▸ TASK INSTRUCTIONS: Throughout the material below, tally the lines containing "SENS" and give the total with no accompanying text.

▸ INPUT MATERIAL:
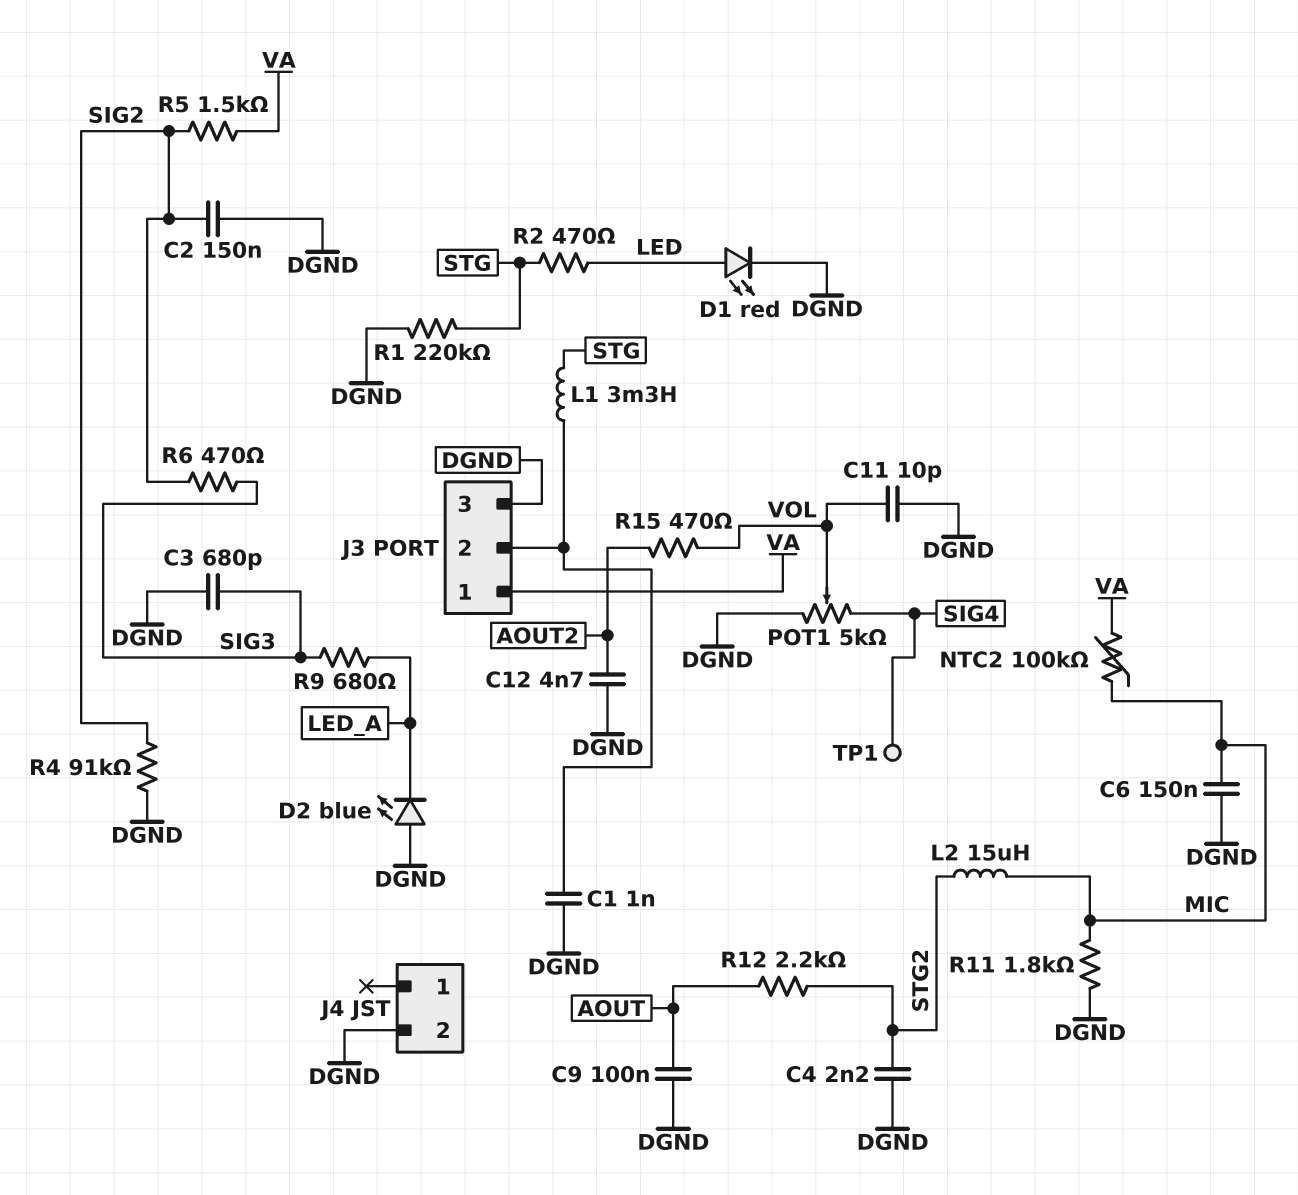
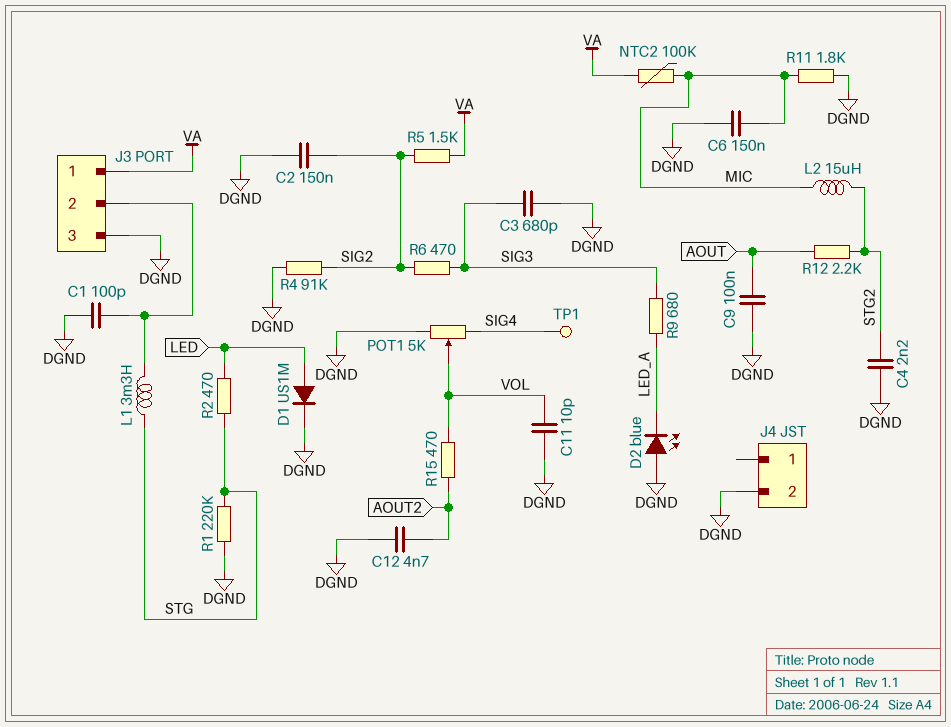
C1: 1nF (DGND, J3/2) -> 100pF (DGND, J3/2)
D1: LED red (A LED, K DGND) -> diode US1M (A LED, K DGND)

---

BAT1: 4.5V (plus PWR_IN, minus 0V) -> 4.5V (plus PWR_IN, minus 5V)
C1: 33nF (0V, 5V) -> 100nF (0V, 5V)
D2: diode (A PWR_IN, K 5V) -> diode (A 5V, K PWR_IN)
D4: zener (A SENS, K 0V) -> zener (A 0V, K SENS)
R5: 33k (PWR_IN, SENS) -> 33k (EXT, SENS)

▸ FINISHED EXERCISE: 2